◆ Listed records
::::::

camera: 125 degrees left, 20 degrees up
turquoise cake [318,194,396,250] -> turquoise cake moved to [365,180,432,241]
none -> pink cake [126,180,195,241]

::::::

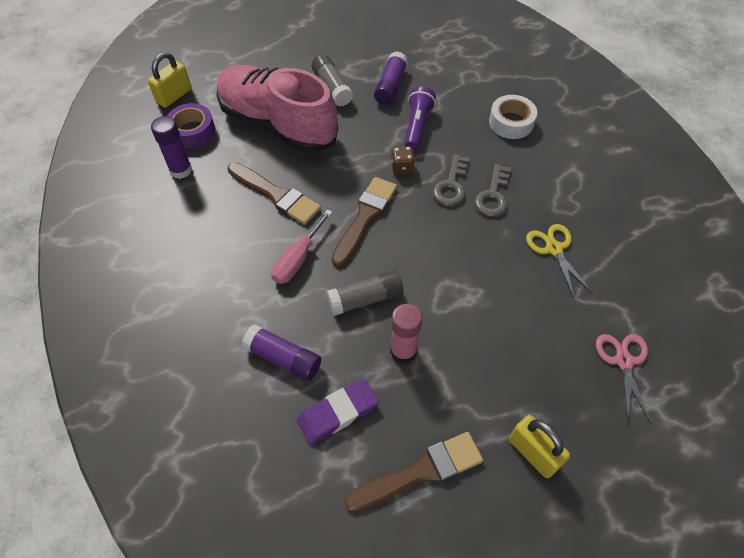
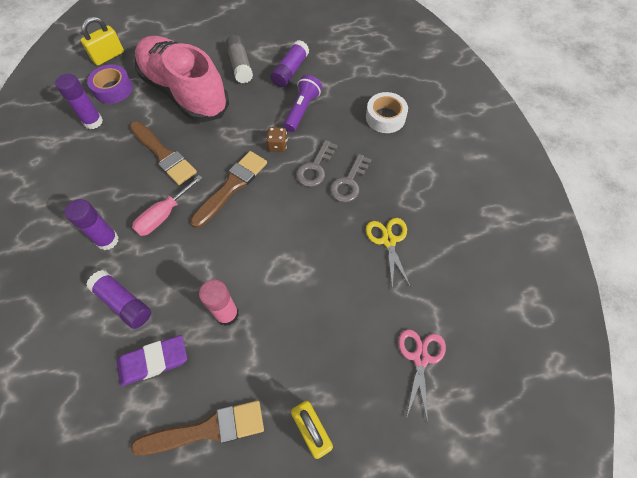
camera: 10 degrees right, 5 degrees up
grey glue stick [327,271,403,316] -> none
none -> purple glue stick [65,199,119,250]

::::::

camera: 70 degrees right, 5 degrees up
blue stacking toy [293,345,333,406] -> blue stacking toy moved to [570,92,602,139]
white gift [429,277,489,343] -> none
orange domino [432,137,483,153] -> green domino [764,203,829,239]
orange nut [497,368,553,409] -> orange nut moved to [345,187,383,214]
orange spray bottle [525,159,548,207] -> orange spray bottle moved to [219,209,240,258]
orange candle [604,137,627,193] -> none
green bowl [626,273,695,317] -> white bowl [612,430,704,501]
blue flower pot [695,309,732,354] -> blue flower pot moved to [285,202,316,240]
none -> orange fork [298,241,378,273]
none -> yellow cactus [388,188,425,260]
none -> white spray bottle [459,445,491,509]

::::::

◆ Task item
From the material above, set down exactly the lines starting at the one with "orange nut [497,368,553,409]" and ending at the one with "green bowl [626,273,695,317]", end lines included.

◆ Response for this exercise
orange nut [497,368,553,409] -> orange nut moved to [345,187,383,214]
orange spray bottle [525,159,548,207] -> orange spray bottle moved to [219,209,240,258]
orange candle [604,137,627,193] -> none
green bowl [626,273,695,317] -> white bowl [612,430,704,501]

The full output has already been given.